| Work task |
Write out exactly the lines from the start of the entries through the one that contains "grey trophy: 3 -> 1", including both.

| Material supplied |
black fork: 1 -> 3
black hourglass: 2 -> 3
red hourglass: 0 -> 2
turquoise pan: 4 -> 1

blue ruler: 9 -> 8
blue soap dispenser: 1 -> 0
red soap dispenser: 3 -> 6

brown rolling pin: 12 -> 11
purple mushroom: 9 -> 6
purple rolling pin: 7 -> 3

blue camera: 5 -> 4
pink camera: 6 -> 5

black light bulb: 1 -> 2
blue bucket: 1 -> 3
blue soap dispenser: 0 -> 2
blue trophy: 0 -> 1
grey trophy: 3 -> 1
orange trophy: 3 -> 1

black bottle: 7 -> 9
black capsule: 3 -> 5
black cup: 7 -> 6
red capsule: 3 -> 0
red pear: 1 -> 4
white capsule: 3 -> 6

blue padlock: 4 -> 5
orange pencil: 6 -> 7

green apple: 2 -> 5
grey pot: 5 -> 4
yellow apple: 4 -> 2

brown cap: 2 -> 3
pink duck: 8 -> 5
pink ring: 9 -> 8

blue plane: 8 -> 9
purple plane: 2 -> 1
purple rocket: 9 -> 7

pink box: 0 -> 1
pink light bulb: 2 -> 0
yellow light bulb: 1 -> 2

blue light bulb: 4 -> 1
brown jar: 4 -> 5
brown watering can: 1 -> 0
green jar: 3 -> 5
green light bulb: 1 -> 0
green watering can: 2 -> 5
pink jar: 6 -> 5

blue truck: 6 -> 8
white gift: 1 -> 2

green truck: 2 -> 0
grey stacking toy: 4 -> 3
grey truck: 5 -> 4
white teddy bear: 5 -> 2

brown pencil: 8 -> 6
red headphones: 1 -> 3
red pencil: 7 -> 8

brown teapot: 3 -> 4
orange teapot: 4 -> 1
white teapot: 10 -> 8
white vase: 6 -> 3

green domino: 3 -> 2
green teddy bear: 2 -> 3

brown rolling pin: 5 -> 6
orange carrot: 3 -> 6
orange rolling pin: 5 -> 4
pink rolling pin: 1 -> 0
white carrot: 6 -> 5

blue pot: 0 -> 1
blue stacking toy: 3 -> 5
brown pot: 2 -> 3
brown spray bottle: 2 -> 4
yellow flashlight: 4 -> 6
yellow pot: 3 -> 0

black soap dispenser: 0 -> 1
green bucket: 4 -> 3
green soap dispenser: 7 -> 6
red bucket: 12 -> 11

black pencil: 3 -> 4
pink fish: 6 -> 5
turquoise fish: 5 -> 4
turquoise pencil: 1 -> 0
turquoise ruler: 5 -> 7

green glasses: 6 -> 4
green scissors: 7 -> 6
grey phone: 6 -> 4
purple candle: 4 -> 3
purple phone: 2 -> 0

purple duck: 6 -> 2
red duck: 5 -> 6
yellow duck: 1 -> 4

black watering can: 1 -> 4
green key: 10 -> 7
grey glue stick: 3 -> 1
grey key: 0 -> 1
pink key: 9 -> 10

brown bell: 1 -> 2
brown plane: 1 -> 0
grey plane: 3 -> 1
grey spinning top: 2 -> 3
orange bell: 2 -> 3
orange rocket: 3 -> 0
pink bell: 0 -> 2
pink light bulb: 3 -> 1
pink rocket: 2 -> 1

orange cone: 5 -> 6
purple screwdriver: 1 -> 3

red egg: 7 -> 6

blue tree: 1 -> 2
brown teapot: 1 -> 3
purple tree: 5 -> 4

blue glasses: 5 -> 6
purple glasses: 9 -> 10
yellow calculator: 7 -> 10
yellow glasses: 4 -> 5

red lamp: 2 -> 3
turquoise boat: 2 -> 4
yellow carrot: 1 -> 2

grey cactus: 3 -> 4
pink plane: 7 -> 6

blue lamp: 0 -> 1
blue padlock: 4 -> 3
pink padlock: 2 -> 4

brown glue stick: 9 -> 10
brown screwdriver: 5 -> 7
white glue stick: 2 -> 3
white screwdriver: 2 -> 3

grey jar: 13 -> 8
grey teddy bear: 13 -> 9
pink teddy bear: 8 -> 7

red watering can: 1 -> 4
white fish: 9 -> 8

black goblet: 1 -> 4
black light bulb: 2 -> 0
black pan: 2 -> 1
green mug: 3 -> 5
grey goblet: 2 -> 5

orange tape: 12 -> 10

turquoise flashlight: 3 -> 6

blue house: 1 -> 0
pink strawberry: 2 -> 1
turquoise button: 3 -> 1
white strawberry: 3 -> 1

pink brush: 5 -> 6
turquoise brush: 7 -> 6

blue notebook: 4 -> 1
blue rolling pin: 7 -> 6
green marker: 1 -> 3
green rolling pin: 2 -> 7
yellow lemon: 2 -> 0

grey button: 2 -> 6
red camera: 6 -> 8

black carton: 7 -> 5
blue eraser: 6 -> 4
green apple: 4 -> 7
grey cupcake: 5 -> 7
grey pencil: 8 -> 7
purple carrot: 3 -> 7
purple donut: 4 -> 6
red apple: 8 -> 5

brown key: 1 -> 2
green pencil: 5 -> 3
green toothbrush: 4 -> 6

| Solution to this problem |
black fork: 1 -> 3
black hourglass: 2 -> 3
red hourglass: 0 -> 2
turquoise pan: 4 -> 1

blue ruler: 9 -> 8
blue soap dispenser: 1 -> 0
red soap dispenser: 3 -> 6

brown rolling pin: 12 -> 11
purple mushroom: 9 -> 6
purple rolling pin: 7 -> 3

blue camera: 5 -> 4
pink camera: 6 -> 5

black light bulb: 1 -> 2
blue bucket: 1 -> 3
blue soap dispenser: 0 -> 2
blue trophy: 0 -> 1
grey trophy: 3 -> 1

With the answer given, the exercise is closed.